[Exercise details]
Filter the records, keeping every line that has the string "minus".

[Supplied records]

##############################

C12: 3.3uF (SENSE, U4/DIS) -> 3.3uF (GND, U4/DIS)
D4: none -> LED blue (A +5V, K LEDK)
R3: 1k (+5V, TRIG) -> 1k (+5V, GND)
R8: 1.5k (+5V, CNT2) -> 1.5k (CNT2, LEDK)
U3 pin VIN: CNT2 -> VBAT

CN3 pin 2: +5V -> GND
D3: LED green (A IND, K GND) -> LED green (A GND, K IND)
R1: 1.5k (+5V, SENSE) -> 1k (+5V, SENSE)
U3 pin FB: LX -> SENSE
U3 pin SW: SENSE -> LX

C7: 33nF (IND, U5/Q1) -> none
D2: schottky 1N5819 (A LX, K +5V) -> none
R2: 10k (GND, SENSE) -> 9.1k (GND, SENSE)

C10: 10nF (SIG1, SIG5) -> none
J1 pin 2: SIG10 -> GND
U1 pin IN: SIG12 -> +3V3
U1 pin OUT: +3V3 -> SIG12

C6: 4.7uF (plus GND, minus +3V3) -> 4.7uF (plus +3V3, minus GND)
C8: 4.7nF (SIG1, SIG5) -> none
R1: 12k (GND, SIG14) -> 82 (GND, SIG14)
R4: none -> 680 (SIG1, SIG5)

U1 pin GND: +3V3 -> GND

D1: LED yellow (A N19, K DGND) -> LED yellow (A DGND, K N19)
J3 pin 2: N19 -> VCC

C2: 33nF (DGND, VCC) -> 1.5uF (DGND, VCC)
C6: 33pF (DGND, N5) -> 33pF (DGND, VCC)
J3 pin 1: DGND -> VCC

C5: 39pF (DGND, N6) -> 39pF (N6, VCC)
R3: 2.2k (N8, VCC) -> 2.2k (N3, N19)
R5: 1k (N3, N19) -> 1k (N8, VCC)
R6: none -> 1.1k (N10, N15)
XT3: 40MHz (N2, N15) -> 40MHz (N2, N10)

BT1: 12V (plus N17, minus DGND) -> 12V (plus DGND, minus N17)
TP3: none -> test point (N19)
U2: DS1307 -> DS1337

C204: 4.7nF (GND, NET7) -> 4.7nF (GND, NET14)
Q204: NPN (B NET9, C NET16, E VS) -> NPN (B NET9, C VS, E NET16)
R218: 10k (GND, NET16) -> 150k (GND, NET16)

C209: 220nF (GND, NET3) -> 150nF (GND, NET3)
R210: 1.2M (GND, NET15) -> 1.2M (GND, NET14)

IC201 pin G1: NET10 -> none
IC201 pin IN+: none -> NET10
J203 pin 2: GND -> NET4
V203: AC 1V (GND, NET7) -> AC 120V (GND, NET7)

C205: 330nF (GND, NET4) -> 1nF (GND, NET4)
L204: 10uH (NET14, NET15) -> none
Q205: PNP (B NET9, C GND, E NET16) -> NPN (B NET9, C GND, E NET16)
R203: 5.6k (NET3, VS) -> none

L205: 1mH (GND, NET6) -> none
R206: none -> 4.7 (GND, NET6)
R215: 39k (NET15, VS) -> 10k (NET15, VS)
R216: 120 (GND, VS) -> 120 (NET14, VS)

##############################

[Written response]
C6: 4.7uF (plus GND, minus +3V3) -> 4.7uF (plus +3V3, minus GND)
BT1: 12V (plus N17, minus DGND) -> 12V (plus DGND, minus N17)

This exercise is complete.